* Exercise requirements *
Print the records exactly. Every mark must remain.

Object correspondence data:

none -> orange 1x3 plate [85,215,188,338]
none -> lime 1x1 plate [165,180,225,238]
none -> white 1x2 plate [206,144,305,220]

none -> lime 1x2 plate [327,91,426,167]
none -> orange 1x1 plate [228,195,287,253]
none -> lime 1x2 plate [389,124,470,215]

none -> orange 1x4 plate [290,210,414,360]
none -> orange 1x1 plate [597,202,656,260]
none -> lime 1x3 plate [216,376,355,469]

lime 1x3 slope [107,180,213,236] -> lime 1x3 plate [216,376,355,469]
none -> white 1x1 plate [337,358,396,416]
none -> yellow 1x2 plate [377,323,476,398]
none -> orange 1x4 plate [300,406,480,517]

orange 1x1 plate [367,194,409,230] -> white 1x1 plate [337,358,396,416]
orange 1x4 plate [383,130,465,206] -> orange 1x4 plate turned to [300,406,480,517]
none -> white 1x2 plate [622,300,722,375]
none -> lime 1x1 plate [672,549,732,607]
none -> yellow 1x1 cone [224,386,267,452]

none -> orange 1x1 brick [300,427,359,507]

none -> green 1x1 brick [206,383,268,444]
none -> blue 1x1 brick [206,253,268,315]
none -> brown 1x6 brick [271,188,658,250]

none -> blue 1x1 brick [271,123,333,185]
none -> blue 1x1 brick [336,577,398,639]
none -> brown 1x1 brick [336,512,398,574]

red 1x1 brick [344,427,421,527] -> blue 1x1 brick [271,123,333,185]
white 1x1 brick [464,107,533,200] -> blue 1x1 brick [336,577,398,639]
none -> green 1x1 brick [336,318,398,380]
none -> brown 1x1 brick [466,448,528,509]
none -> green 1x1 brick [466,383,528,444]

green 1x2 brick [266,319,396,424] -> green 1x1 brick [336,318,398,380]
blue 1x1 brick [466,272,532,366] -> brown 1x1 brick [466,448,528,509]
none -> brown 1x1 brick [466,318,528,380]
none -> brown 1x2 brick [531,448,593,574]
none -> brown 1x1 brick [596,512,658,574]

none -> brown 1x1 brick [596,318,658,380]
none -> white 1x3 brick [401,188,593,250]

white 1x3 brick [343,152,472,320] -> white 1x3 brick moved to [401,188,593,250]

* Response to this exercise *
none -> orange 1x3 plate [85,215,188,338]
none -> lime 1x1 plate [165,180,225,238]
none -> white 1x2 plate [206,144,305,220]

none -> lime 1x2 plate [327,91,426,167]
none -> orange 1x1 plate [228,195,287,253]
none -> lime 1x2 plate [389,124,470,215]

none -> orange 1x4 plate [290,210,414,360]
none -> orange 1x1 plate [597,202,656,260]
none -> lime 1x3 plate [216,376,355,469]

lime 1x3 slope [107,180,213,236] -> lime 1x3 plate [216,376,355,469]
none -> white 1x1 plate [337,358,396,416]
none -> yellow 1x2 plate [377,323,476,398]
none -> orange 1x4 plate [300,406,480,517]

orange 1x1 plate [367,194,409,230] -> white 1x1 plate [337,358,396,416]
orange 1x4 plate [383,130,465,206] -> orange 1x4 plate turned to [300,406,480,517]
none -> white 1x2 plate [622,300,722,375]
none -> lime 1x1 plate [672,549,732,607]
none -> yellow 1x1 cone [224,386,267,452]

none -> orange 1x1 brick [300,427,359,507]

none -> green 1x1 brick [206,383,268,444]
none -> blue 1x1 brick [206,253,268,315]
none -> brown 1x6 brick [271,188,658,250]

none -> blue 1x1 brick [271,123,333,185]
none -> blue 1x1 brick [336,577,398,639]
none -> brown 1x1 brick [336,512,398,574]

red 1x1 brick [344,427,421,527] -> blue 1x1 brick [271,123,333,185]
white 1x1 brick [464,107,533,200] -> blue 1x1 brick [336,577,398,639]
none -> green 1x1 brick [336,318,398,380]
none -> brown 1x1 brick [466,448,528,509]
none -> green 1x1 brick [466,383,528,444]

green 1x2 brick [266,319,396,424] -> green 1x1 brick [336,318,398,380]
blue 1x1 brick [466,272,532,366] -> brown 1x1 brick [466,448,528,509]
none -> brown 1x1 brick [466,318,528,380]
none -> brown 1x2 brick [531,448,593,574]
none -> brown 1x1 brick [596,512,658,574]

none -> brown 1x1 brick [596,318,658,380]
none -> white 1x3 brick [401,188,593,250]

white 1x3 brick [343,152,472,320] -> white 1x3 brick moved to [401,188,593,250]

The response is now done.